>>>>
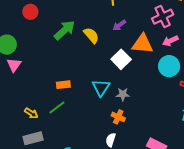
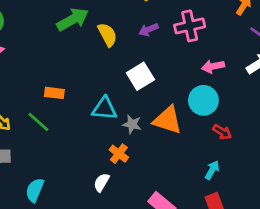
pink cross: (163, 17) -> (190, 26), moved
orange triangle: (142, 44) -> (168, 120), moved
cyan triangle: (101, 88) -> (104, 109), turned 48
green line: (57, 107) -> (38, 122), turned 66

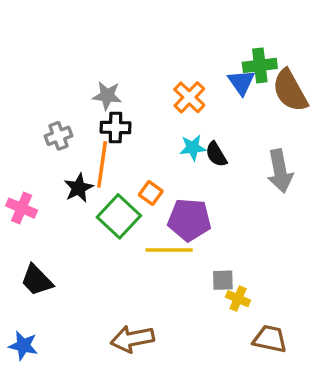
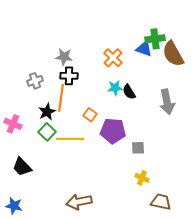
blue triangle: (241, 82) -> (144, 49), turned -36
green square: (119, 216) -> (47, 132), moved, size x0.7
yellow line: (169, 250) -> (70, 139), moved
gray square: (223, 280) -> (138, 148), moved

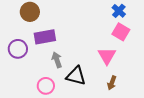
<<<<
● Exercise description
Restate the data above exactly, stripping out each image.

● Solution for this task
pink cross: (163, 17) -> (190, 26), moved
orange triangle: (142, 44) -> (168, 120), moved
cyan triangle: (101, 88) -> (104, 109), turned 48
green line: (57, 107) -> (38, 122), turned 66

blue triangle: (241, 82) -> (144, 49), turned -36
green square: (119, 216) -> (47, 132), moved, size x0.7
yellow line: (169, 250) -> (70, 139), moved
gray square: (223, 280) -> (138, 148), moved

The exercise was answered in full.